• _Problem to work on_
Go to the line containing "SnowWhiteCuttingBoard <210, 336, 316, 456>" and return it and each line after it exactly, through the end of the data below, and nothing more.

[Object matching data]
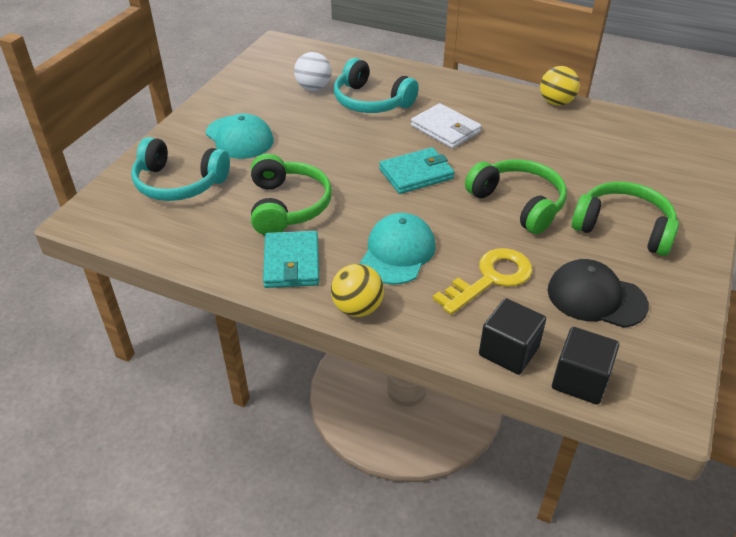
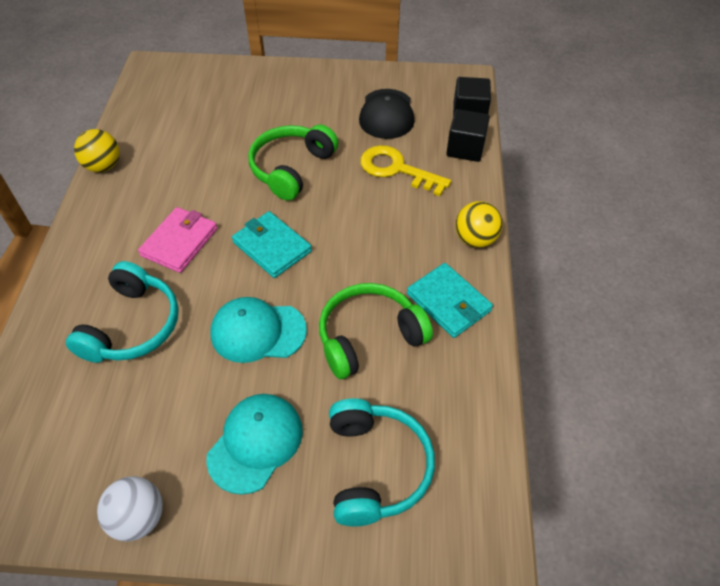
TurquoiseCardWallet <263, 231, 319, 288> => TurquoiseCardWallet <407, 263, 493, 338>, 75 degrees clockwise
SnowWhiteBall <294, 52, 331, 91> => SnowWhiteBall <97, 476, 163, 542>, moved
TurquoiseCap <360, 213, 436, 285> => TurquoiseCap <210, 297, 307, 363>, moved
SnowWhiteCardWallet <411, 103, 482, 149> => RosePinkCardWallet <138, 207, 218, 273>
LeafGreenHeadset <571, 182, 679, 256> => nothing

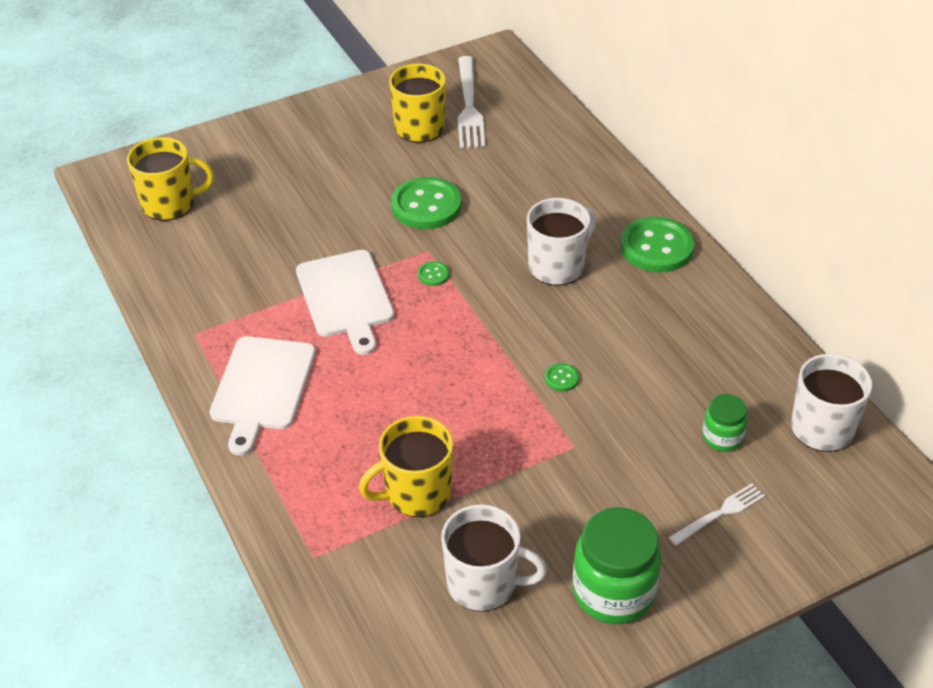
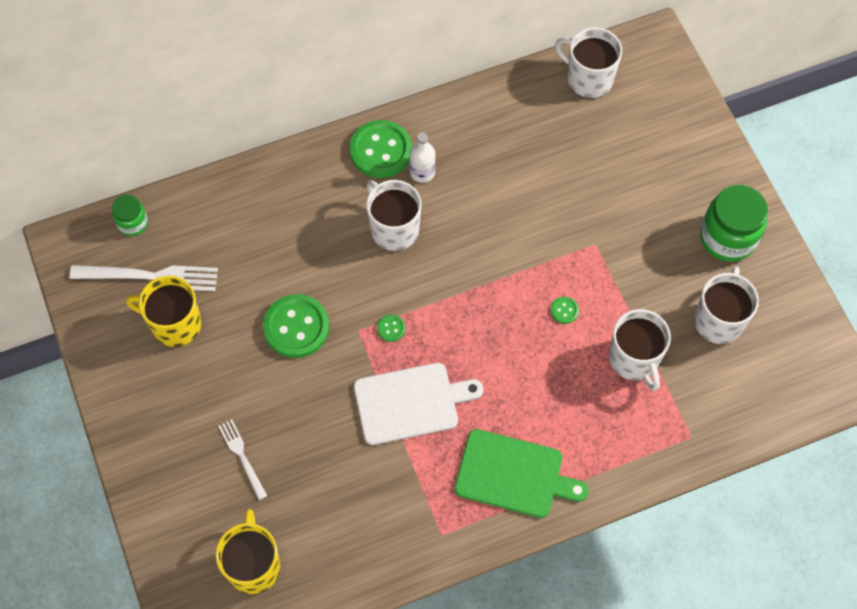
SnowWhiteCuttingBoard <210, 336, 316, 456> => LeafGreenCuttingBoard <454, 429, 588, 518>
GoldenCoffeeMug <359, 416, 453, 517> => SnowWhiteCoffeeMug <609, 309, 671, 391>
LeafGreenShirtButton <545, 363, 579, 392> => LeafGreenShirtButton <551, 297, 579, 324>, moved
SnowWhiteDinnerFork <668, 483, 765, 546> => SnowWhiteDinnerFork <219, 419, 267, 500>, moved
LeafGreenJamJar <702, 394, 748, 452> => LeafGreenJamJar <112, 195, 148, 236>, moved
nothing => SnowWhiteFlask <409, 132, 436, 183>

• _Written response_
SnowWhiteCuttingBoard <210, 336, 316, 456> => LeafGreenCuttingBoard <454, 429, 588, 518>
GoldenCoffeeMug <359, 416, 453, 517> => SnowWhiteCoffeeMug <609, 309, 671, 391>
LeafGreenShirtButton <545, 363, 579, 392> => LeafGreenShirtButton <551, 297, 579, 324>, moved
SnowWhiteDinnerFork <668, 483, 765, 546> => SnowWhiteDinnerFork <219, 419, 267, 500>, moved
LeafGreenJamJar <702, 394, 748, 452> => LeafGreenJamJar <112, 195, 148, 236>, moved
nothing => SnowWhiteFlask <409, 132, 436, 183>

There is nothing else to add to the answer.